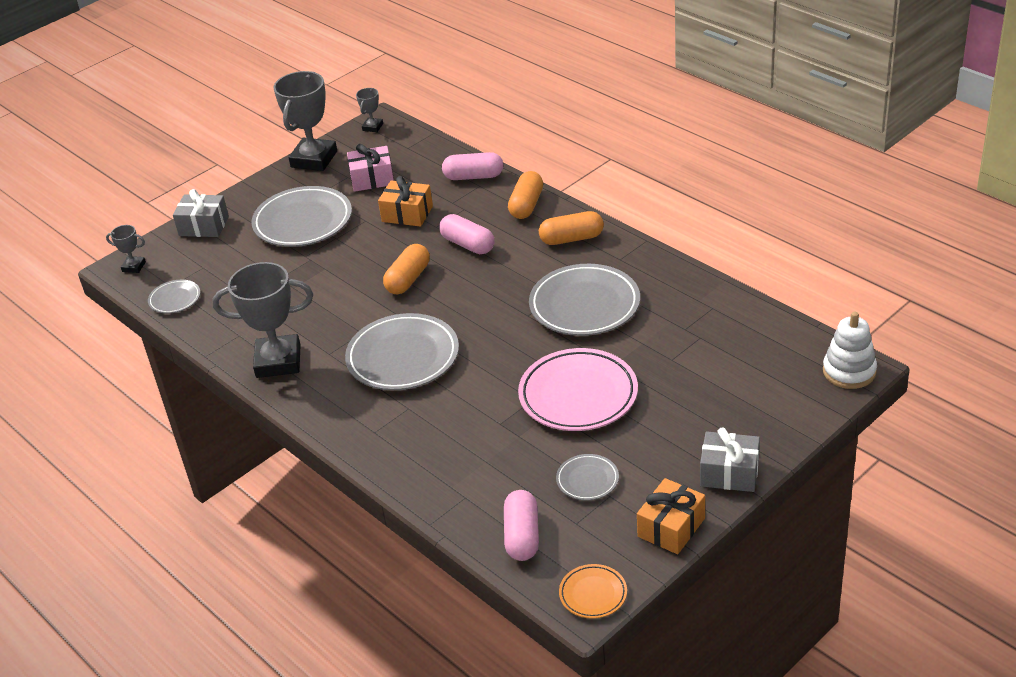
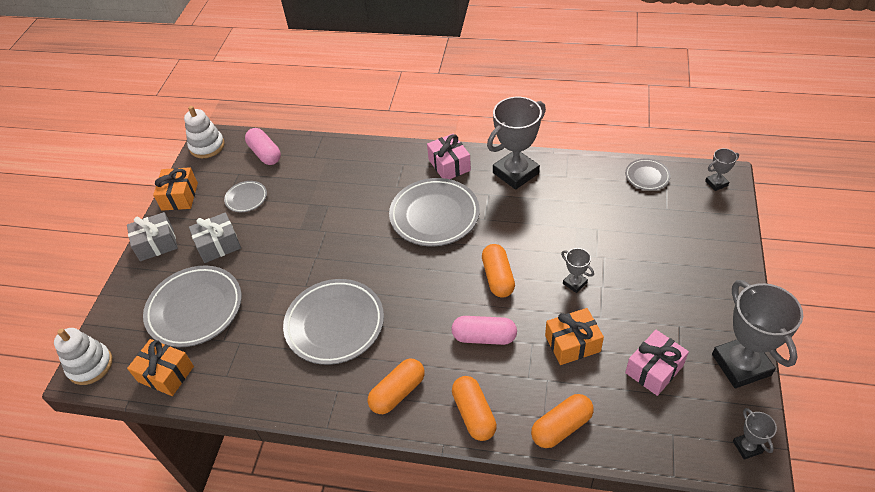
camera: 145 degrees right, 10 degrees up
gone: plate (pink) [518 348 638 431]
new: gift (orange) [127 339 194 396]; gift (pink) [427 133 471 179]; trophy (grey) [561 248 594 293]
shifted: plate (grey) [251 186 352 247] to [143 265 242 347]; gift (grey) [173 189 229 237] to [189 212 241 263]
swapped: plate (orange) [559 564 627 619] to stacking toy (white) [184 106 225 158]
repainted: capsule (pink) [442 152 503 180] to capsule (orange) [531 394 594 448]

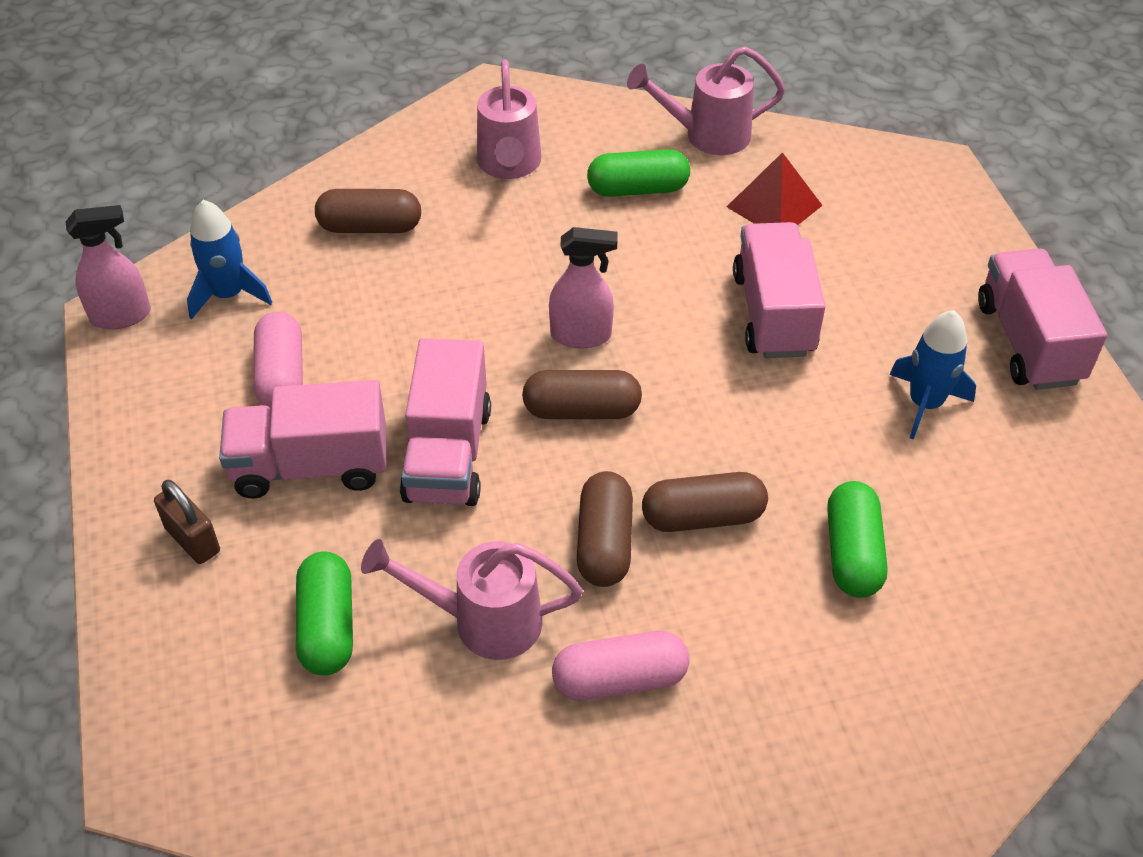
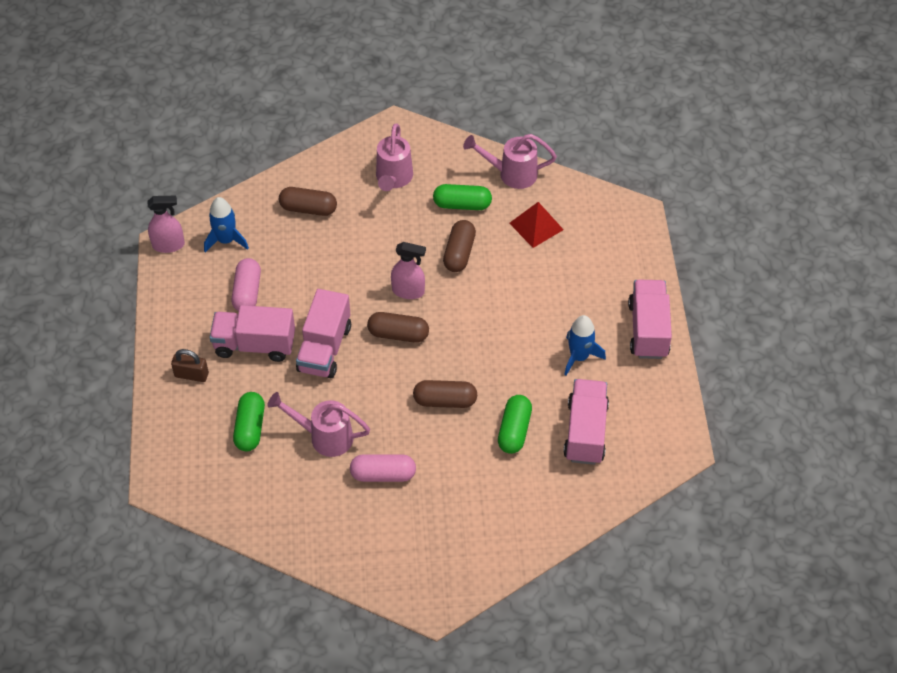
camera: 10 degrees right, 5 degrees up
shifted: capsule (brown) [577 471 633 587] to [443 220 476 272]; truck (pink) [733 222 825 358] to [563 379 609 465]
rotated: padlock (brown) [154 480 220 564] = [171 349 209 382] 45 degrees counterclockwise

...

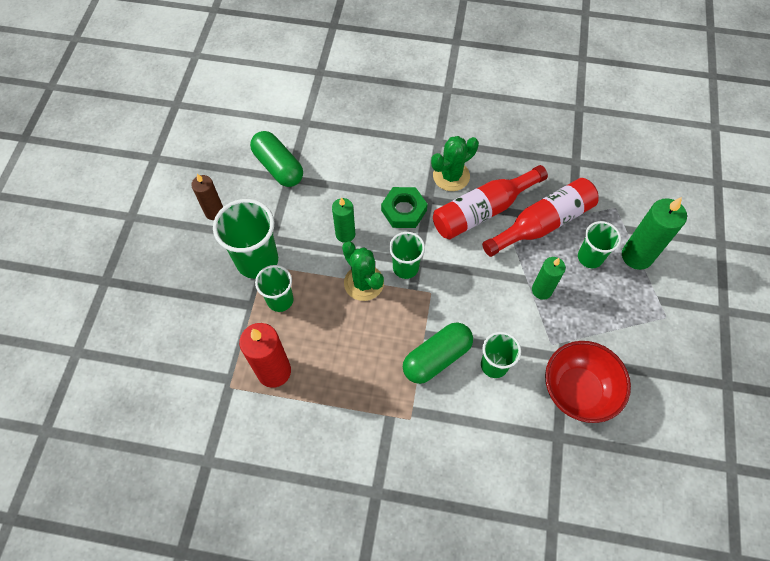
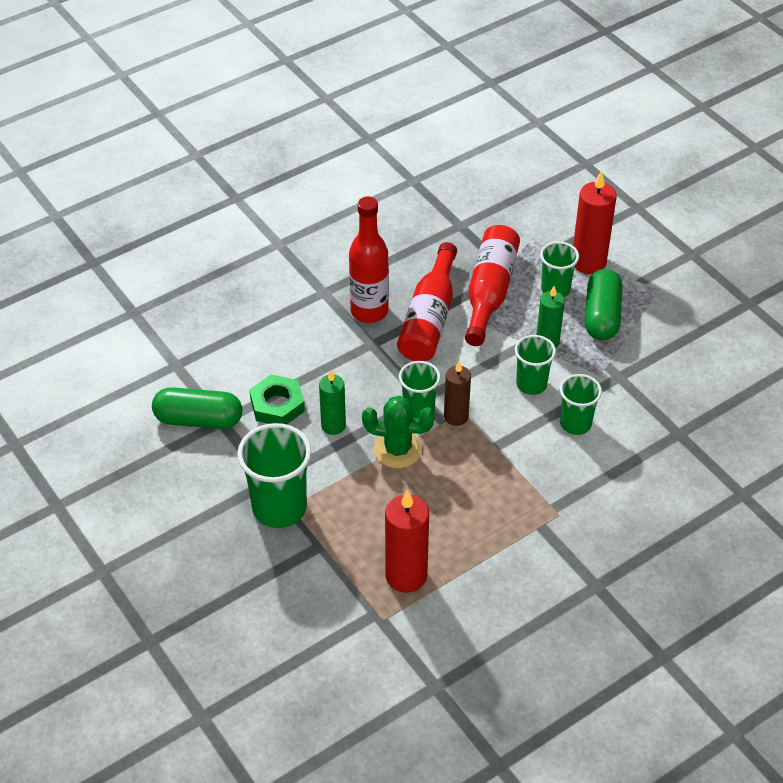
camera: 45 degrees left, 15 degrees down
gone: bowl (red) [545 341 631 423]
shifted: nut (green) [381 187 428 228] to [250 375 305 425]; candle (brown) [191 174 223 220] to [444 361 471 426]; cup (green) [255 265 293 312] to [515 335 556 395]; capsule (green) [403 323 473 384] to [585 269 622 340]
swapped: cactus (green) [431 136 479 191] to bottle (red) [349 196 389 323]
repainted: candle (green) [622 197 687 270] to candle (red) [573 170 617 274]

* [Aim of the task]
In the material above, find the line containing "camera: 145 degrees right, 10 degrees up" and the line containing "swapped: plate (orange)", then write out exactly those two lines and every line between them, and nothing more.

* [Response to this exercise]
camera: 145 degrees right, 10 degrees up
gone: plate (pink) [518 348 638 431]
new: gift (orange) [127 339 194 396]; gift (pink) [427 133 471 179]; trophy (grey) [561 248 594 293]
shifted: plate (grey) [251 186 352 247] to [143 265 242 347]; gift (grey) [173 189 229 237] to [189 212 241 263]
swapped: plate (orange) [559 564 627 619] to stacking toy (white) [184 106 225 158]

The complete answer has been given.